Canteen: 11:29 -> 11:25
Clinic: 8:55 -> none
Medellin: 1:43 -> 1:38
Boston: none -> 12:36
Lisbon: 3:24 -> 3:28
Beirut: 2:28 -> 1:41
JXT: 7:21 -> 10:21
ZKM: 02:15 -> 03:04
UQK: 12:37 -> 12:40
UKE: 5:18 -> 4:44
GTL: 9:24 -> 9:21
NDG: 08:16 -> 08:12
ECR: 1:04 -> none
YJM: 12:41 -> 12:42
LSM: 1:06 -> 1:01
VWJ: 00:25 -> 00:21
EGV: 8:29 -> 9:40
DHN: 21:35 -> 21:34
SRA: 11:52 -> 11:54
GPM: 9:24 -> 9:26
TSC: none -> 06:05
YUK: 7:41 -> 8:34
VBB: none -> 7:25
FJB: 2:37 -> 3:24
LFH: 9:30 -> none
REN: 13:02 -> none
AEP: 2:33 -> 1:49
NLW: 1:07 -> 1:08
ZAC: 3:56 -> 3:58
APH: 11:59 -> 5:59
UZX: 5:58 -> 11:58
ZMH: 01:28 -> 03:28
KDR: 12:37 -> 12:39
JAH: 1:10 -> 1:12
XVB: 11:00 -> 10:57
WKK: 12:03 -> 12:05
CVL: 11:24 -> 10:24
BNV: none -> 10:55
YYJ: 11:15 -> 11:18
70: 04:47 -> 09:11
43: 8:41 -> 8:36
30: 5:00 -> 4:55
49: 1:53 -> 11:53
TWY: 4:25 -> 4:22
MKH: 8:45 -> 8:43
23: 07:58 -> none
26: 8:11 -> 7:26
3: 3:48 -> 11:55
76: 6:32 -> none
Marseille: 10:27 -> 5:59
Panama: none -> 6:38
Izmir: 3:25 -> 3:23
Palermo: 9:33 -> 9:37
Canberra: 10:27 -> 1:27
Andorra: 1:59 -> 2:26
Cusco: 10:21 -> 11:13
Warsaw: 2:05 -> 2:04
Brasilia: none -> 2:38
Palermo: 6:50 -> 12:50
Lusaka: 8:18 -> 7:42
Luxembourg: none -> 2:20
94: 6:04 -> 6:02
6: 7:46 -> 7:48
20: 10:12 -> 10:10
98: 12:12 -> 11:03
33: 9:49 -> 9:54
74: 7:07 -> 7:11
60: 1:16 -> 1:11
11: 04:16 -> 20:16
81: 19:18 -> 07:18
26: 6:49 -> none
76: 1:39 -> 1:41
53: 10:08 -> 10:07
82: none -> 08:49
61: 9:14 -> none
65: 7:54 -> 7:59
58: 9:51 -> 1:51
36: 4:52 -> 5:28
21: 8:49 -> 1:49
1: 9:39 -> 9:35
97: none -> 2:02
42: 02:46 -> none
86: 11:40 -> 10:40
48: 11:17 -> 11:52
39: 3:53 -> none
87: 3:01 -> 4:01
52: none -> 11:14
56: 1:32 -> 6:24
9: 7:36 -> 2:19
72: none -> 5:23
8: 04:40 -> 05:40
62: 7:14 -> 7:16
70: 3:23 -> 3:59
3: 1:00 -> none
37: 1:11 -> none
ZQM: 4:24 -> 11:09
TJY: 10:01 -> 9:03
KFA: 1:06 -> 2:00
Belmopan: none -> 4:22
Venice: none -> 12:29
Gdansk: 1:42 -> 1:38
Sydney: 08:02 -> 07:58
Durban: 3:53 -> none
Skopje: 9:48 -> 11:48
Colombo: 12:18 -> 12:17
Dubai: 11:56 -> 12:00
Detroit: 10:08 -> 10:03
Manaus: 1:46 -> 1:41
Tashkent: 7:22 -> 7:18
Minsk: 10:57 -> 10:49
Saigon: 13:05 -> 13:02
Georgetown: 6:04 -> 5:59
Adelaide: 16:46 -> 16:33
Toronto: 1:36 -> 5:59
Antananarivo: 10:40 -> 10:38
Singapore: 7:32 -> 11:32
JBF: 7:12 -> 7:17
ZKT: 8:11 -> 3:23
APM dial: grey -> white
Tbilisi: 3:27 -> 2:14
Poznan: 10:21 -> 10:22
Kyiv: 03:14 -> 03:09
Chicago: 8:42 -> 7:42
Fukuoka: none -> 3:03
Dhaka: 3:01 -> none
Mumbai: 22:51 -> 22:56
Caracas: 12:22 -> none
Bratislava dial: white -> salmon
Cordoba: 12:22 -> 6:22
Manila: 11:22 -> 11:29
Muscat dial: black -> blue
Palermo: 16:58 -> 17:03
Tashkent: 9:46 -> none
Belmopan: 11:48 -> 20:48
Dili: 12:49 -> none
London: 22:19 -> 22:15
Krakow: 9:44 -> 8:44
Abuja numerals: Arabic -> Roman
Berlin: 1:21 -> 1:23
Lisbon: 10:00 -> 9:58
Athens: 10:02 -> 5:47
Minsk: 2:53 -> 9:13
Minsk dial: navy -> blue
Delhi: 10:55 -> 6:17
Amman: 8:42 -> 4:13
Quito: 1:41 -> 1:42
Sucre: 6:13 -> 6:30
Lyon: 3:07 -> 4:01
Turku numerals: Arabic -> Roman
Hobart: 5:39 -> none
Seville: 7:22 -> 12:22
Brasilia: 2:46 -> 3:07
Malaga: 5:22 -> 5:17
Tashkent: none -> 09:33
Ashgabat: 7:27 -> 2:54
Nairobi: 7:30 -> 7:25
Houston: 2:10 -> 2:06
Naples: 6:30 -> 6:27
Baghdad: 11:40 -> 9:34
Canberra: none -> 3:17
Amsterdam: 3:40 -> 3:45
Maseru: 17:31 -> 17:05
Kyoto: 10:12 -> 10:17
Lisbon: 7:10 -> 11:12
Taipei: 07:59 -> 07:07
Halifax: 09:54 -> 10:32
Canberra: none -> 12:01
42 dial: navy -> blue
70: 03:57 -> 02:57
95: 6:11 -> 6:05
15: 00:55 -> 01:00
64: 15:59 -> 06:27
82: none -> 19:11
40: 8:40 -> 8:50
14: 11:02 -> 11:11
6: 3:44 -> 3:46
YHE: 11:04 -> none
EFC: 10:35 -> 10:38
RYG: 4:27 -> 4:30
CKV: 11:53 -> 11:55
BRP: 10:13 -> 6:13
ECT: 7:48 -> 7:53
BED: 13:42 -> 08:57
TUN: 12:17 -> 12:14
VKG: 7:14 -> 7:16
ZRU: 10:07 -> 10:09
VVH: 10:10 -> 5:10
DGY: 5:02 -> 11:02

▬▬▬▬▬▬

(SET TASK) Please reproduce all of the data above, swapping every "Canberra" for "Hobart" and leaving everything else unchanged.

(WORKED SOLUTION)
Canteen: 11:29 -> 11:25
Clinic: 8:55 -> none
Medellin: 1:43 -> 1:38
Boston: none -> 12:36
Lisbon: 3:24 -> 3:28
Beirut: 2:28 -> 1:41
JXT: 7:21 -> 10:21
ZKM: 02:15 -> 03:04
UQK: 12:37 -> 12:40
UKE: 5:18 -> 4:44
GTL: 9:24 -> 9:21
NDG: 08:16 -> 08:12
ECR: 1:04 -> none
YJM: 12:41 -> 12:42
LSM: 1:06 -> 1:01
VWJ: 00:25 -> 00:21
EGV: 8:29 -> 9:40
DHN: 21:35 -> 21:34
SRA: 11:52 -> 11:54
GPM: 9:24 -> 9:26
TSC: none -> 06:05
YUK: 7:41 -> 8:34
VBB: none -> 7:25
FJB: 2:37 -> 3:24
LFH: 9:30 -> none
REN: 13:02 -> none
AEP: 2:33 -> 1:49
NLW: 1:07 -> 1:08
ZAC: 3:56 -> 3:58
APH: 11:59 -> 5:59
UZX: 5:58 -> 11:58
ZMH: 01:28 -> 03:28
KDR: 12:37 -> 12:39
JAH: 1:10 -> 1:12
XVB: 11:00 -> 10:57
WKK: 12:03 -> 12:05
CVL: 11:24 -> 10:24
BNV: none -> 10:55
YYJ: 11:15 -> 11:18
70: 04:47 -> 09:11
43: 8:41 -> 8:36
30: 5:00 -> 4:55
49: 1:53 -> 11:53
TWY: 4:25 -> 4:22
MKH: 8:45 -> 8:43
23: 07:58 -> none
26: 8:11 -> 7:26
3: 3:48 -> 11:55
76: 6:32 -> none
Marseille: 10:27 -> 5:59
Panama: none -> 6:38
Izmir: 3:25 -> 3:23
Palermo: 9:33 -> 9:37
Hobart: 10:27 -> 1:27
Andorra: 1:59 -> 2:26
Cusco: 10:21 -> 11:13
Warsaw: 2:05 -> 2:04
Brasilia: none -> 2:38
Palermo: 6:50 -> 12:50
Lusaka: 8:18 -> 7:42
Luxembourg: none -> 2:20
94: 6:04 -> 6:02
6: 7:46 -> 7:48
20: 10:12 -> 10:10
98: 12:12 -> 11:03
33: 9:49 -> 9:54
74: 7:07 -> 7:11
60: 1:16 -> 1:11
11: 04:16 -> 20:16
81: 19:18 -> 07:18
26: 6:49 -> none
76: 1:39 -> 1:41
53: 10:08 -> 10:07
82: none -> 08:49
61: 9:14 -> none
65: 7:54 -> 7:59
58: 9:51 -> 1:51
36: 4:52 -> 5:28
21: 8:49 -> 1:49
1: 9:39 -> 9:35
97: none -> 2:02
42: 02:46 -> none
86: 11:40 -> 10:40
48: 11:17 -> 11:52
39: 3:53 -> none
87: 3:01 -> 4:01
52: none -> 11:14
56: 1:32 -> 6:24
9: 7:36 -> 2:19
72: none -> 5:23
8: 04:40 -> 05:40
62: 7:14 -> 7:16
70: 3:23 -> 3:59
3: 1:00 -> none
37: 1:11 -> none
ZQM: 4:24 -> 11:09
TJY: 10:01 -> 9:03
KFA: 1:06 -> 2:00
Belmopan: none -> 4:22
Venice: none -> 12:29
Gdansk: 1:42 -> 1:38
Sydney: 08:02 -> 07:58
Durban: 3:53 -> none
Skopje: 9:48 -> 11:48
Colombo: 12:18 -> 12:17
Dubai: 11:56 -> 12:00
Detroit: 10:08 -> 10:03
Manaus: 1:46 -> 1:41
Tashkent: 7:22 -> 7:18
Minsk: 10:57 -> 10:49
Saigon: 13:05 -> 13:02
Georgetown: 6:04 -> 5:59
Adelaide: 16:46 -> 16:33
Toronto: 1:36 -> 5:59
Antananarivo: 10:40 -> 10:38
Singapore: 7:32 -> 11:32
JBF: 7:12 -> 7:17
ZKT: 8:11 -> 3:23
APM dial: grey -> white
Tbilisi: 3:27 -> 2:14
Poznan: 10:21 -> 10:22
Kyiv: 03:14 -> 03:09
Chicago: 8:42 -> 7:42
Fukuoka: none -> 3:03
Dhaka: 3:01 -> none
Mumbai: 22:51 -> 22:56
Caracas: 12:22 -> none
Bratislava dial: white -> salmon
Cordoba: 12:22 -> 6:22
Manila: 11:22 -> 11:29
Muscat dial: black -> blue
Palermo: 16:58 -> 17:03
Tashkent: 9:46 -> none
Belmopan: 11:48 -> 20:48
Dili: 12:49 -> none
London: 22:19 -> 22:15
Krakow: 9:44 -> 8:44
Abuja numerals: Arabic -> Roman
Berlin: 1:21 -> 1:23
Lisbon: 10:00 -> 9:58
Athens: 10:02 -> 5:47
Minsk: 2:53 -> 9:13
Minsk dial: navy -> blue
Delhi: 10:55 -> 6:17
Amman: 8:42 -> 4:13
Quito: 1:41 -> 1:42
Sucre: 6:13 -> 6:30
Lyon: 3:07 -> 4:01
Turku numerals: Arabic -> Roman
Hobart: 5:39 -> none
Seville: 7:22 -> 12:22
Brasilia: 2:46 -> 3:07
Malaga: 5:22 -> 5:17
Tashkent: none -> 09:33
Ashgabat: 7:27 -> 2:54
Nairobi: 7:30 -> 7:25
Houston: 2:10 -> 2:06
Naples: 6:30 -> 6:27
Baghdad: 11:40 -> 9:34
Hobart: none -> 3:17
Amsterdam: 3:40 -> 3:45
Maseru: 17:31 -> 17:05
Kyoto: 10:12 -> 10:17
Lisbon: 7:10 -> 11:12
Taipei: 07:59 -> 07:07
Halifax: 09:54 -> 10:32
Hobart: none -> 12:01
42 dial: navy -> blue
70: 03:57 -> 02:57
95: 6:11 -> 6:05
15: 00:55 -> 01:00
64: 15:59 -> 06:27
82: none -> 19:11
40: 8:40 -> 8:50
14: 11:02 -> 11:11
6: 3:44 -> 3:46
YHE: 11:04 -> none
EFC: 10:35 -> 10:38
RYG: 4:27 -> 4:30
CKV: 11:53 -> 11:55
BRP: 10:13 -> 6:13
ECT: 7:48 -> 7:53
BED: 13:42 -> 08:57
TUN: 12:17 -> 12:14
VKG: 7:14 -> 7:16
ZRU: 10:07 -> 10:09
VVH: 10:10 -> 5:10
DGY: 5:02 -> 11:02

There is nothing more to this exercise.